(Materials provided)
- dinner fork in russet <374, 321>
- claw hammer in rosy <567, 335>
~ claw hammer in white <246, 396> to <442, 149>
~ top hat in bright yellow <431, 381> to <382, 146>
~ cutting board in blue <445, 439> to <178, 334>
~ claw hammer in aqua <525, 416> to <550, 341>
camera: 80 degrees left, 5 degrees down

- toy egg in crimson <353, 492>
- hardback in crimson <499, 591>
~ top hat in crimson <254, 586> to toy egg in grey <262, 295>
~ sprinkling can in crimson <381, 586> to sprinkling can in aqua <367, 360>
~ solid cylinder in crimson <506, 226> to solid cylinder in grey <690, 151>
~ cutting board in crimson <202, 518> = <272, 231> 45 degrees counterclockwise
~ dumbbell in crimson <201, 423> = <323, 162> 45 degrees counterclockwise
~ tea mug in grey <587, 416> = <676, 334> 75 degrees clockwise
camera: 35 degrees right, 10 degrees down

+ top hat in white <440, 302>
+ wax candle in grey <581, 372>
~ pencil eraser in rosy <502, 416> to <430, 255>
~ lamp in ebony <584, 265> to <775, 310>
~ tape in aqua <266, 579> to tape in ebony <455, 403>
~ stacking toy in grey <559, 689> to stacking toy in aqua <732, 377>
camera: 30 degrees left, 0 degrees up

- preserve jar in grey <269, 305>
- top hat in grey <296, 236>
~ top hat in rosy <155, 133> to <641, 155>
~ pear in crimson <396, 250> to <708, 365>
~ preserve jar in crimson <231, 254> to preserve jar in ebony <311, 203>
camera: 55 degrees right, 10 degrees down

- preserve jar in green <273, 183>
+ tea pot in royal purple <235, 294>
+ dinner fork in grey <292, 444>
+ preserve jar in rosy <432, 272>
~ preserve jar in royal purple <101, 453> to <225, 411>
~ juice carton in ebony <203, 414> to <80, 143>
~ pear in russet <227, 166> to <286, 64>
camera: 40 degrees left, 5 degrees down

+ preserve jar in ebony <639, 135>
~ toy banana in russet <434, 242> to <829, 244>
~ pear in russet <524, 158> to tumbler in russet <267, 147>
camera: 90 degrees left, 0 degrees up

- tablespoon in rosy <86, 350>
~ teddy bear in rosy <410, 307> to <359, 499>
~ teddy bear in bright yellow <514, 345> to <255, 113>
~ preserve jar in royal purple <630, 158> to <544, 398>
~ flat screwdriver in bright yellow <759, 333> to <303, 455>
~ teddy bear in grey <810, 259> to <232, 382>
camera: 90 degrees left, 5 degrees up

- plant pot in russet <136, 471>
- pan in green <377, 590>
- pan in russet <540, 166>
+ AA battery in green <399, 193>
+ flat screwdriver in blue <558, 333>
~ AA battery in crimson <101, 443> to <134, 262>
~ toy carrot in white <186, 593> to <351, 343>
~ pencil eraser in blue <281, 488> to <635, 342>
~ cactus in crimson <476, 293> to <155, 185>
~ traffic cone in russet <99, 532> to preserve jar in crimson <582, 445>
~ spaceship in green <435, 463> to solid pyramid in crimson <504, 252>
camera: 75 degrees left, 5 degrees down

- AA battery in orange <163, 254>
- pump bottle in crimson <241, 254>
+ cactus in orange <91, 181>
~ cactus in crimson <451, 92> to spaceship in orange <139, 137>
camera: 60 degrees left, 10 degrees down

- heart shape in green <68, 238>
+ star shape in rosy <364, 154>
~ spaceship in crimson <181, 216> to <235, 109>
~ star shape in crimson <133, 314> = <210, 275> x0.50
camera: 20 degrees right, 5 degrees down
(End Materials provided)
#### How to complete this task
Everything in the records should be written out again exactly.

#### Task result
- dinner fork in russet <374, 321>
- claw hammer in rosy <567, 335>
~ claw hammer in white <246, 396> to <442, 149>
~ top hat in bright yellow <431, 381> to <382, 146>
~ cutting board in blue <445, 439> to <178, 334>
~ claw hammer in aqua <525, 416> to <550, 341>
camera: 80 degrees left, 5 degrees down

- toy egg in crimson <353, 492>
- hardback in crimson <499, 591>
~ top hat in crimson <254, 586> to toy egg in grey <262, 295>
~ sprinkling can in crimson <381, 586> to sprinkling can in aqua <367, 360>
~ solid cylinder in crimson <506, 226> to solid cylinder in grey <690, 151>
~ cutting board in crimson <202, 518> = <272, 231> 45 degrees counterclockwise
~ dumbbell in crimson <201, 423> = <323, 162> 45 degrees counterclockwise
~ tea mug in grey <587, 416> = <676, 334> 75 degrees clockwise
camera: 35 degrees right, 10 degrees down

+ top hat in white <440, 302>
+ wax candle in grey <581, 372>
~ pencil eraser in rosy <502, 416> to <430, 255>
~ lamp in ebony <584, 265> to <775, 310>
~ tape in aqua <266, 579> to tape in ebony <455, 403>
~ stacking toy in grey <559, 689> to stacking toy in aqua <732, 377>
camera: 30 degrees left, 0 degrees up

- preserve jar in grey <269, 305>
- top hat in grey <296, 236>
~ top hat in rosy <155, 133> to <641, 155>
~ pear in crimson <396, 250> to <708, 365>
~ preserve jar in crimson <231, 254> to preserve jar in ebony <311, 203>
camera: 55 degrees right, 10 degrees down

- preserve jar in green <273, 183>
+ tea pot in royal purple <235, 294>
+ dinner fork in grey <292, 444>
+ preserve jar in rosy <432, 272>
~ preserve jar in royal purple <101, 453> to <225, 411>
~ juice carton in ebony <203, 414> to <80, 143>
~ pear in russet <227, 166> to <286, 64>
camera: 40 degrees left, 5 degrees down

+ preserve jar in ebony <639, 135>
~ toy banana in russet <434, 242> to <829, 244>
~ pear in russet <524, 158> to tumbler in russet <267, 147>
camera: 90 degrees left, 0 degrees up

- tablespoon in rosy <86, 350>
~ teddy bear in rosy <410, 307> to <359, 499>
~ teddy bear in bright yellow <514, 345> to <255, 113>
~ preserve jar in royal purple <630, 158> to <544, 398>
~ flat screwdriver in bright yellow <759, 333> to <303, 455>
~ teddy bear in grey <810, 259> to <232, 382>
camera: 90 degrees left, 5 degrees up

- plant pot in russet <136, 471>
- pan in green <377, 590>
- pan in russet <540, 166>
+ AA battery in green <399, 193>
+ flat screwdriver in blue <558, 333>
~ AA battery in crimson <101, 443> to <134, 262>
~ toy carrot in white <186, 593> to <351, 343>
~ pencil eraser in blue <281, 488> to <635, 342>
~ cactus in crimson <476, 293> to <155, 185>
~ traffic cone in russet <99, 532> to preserve jar in crimson <582, 445>
~ spaceship in green <435, 463> to solid pyramid in crimson <504, 252>
camera: 75 degrees left, 5 degrees down

- AA battery in orange <163, 254>
- pump bottle in crimson <241, 254>
+ cactus in orange <91, 181>
~ cactus in crimson <451, 92> to spaceship in orange <139, 137>
camera: 60 degrees left, 10 degrees down

- heart shape in green <68, 238>
+ star shape in rosy <364, 154>
~ spaceship in crimson <181, 216> to <235, 109>
~ star shape in crimson <133, 314> = <210, 275> x0.50
camera: 20 degrees right, 5 degrees down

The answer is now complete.